== Segment start ==

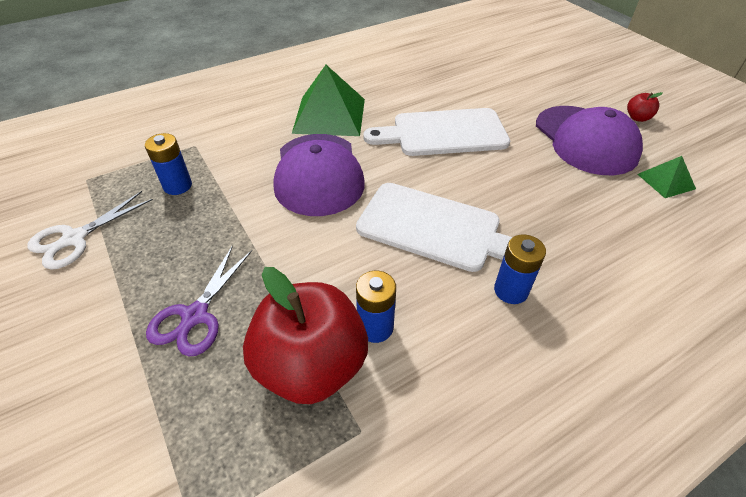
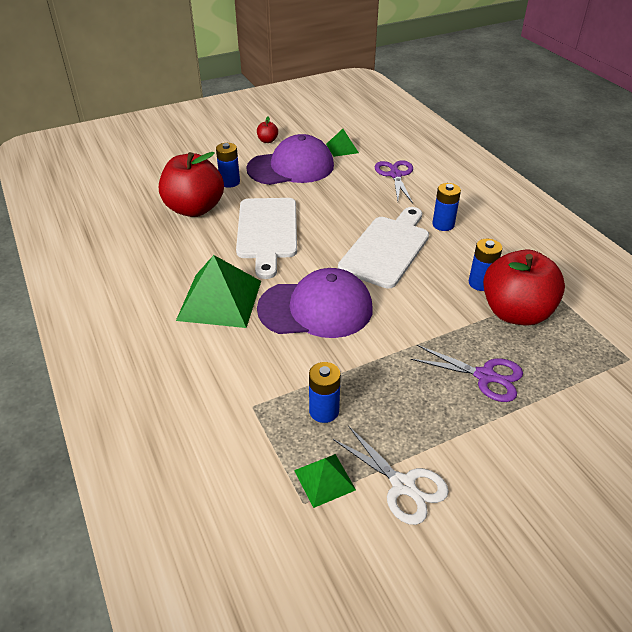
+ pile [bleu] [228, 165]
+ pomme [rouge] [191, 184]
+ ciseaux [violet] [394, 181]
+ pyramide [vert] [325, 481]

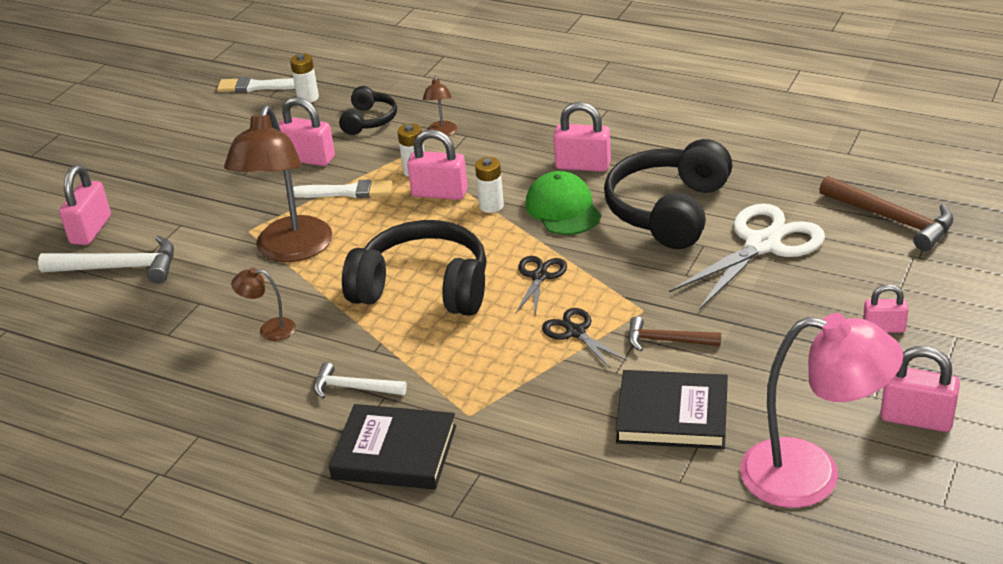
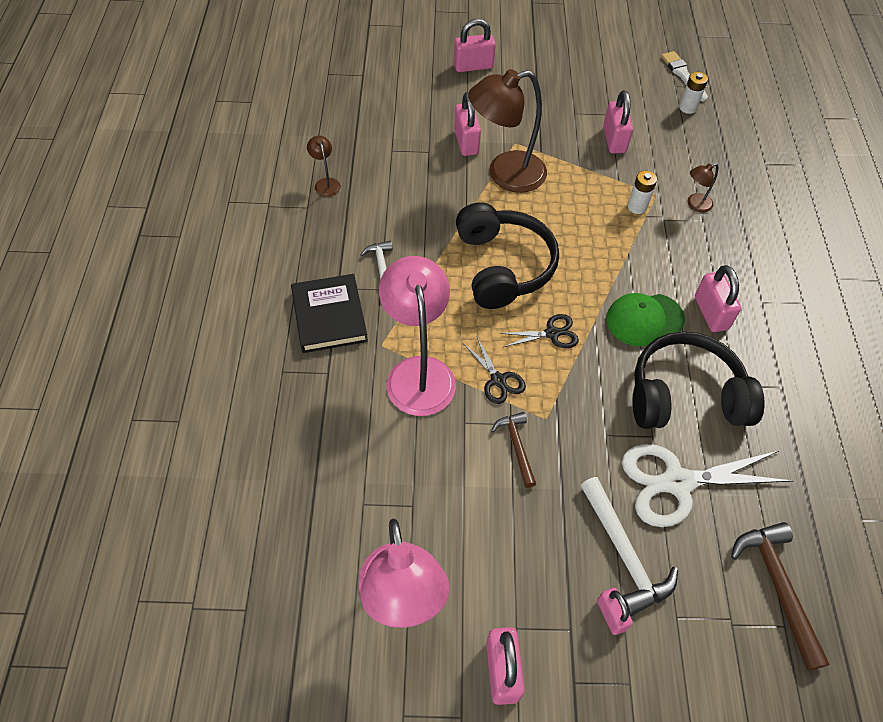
- casque audio [noir] [368, 110]
~ cadenas [rose] [437, 164] to [467, 124]
- pile [blanc] [489, 185]
~ casquette [vert] [563, 203] = [645, 319] 150 degrees counterclockwise
~ marteau [marron] [886, 213] = [780, 596] 150 degrees clockwise
- pinceau [blanc] [343, 189]
~ ciseaux [blanc] [747, 257] = [707, 485] 150 degrees clockwise
~ marteau [blanc] [106, 259] to [629, 547]
~ lampe [marron] [263, 304] to [324, 166]
~ ciseaux [noir] [584, 338] = [495, 370] 120 degrees clockwise
- livre [noir] [672, 409]
+ lampe [rose] [417, 336]

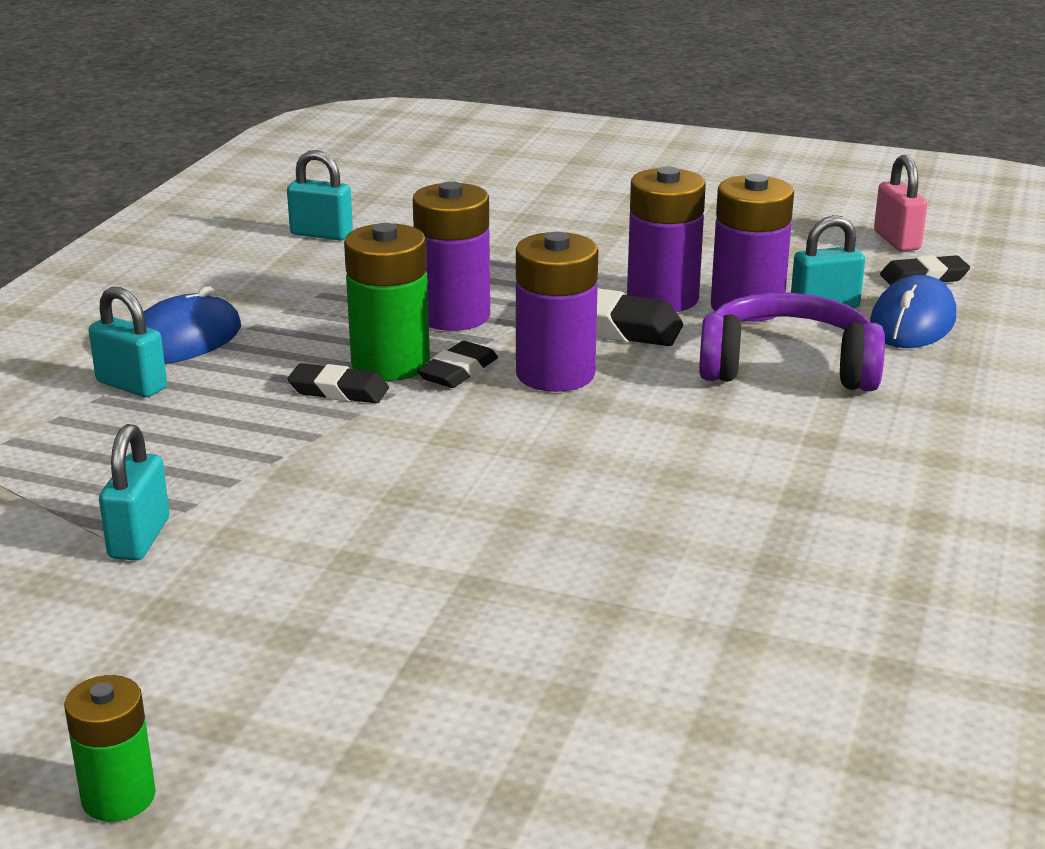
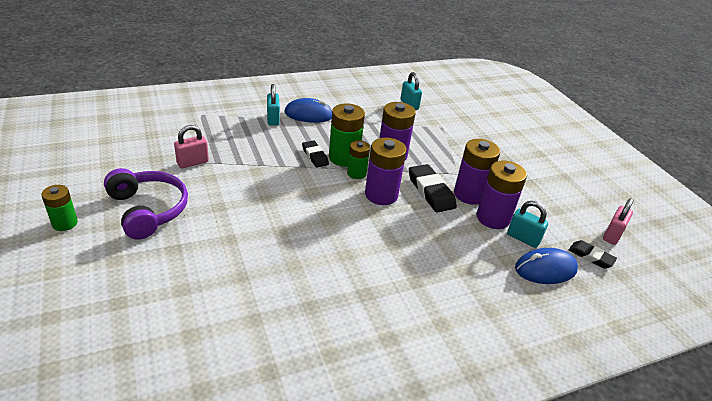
~ casque audio [violet] [792, 342] to [146, 204]
~ gomme [noir] [457, 364] to pile [vert] [358, 159]
~ cadenas [turquoise] [134, 492] to cadenas [rose] [191, 146]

== Segment end ==

== TRY IT ==
The answer must be a single number: the count of lines in the records above that contain the word "marron".

== FINISHED TASK ==
2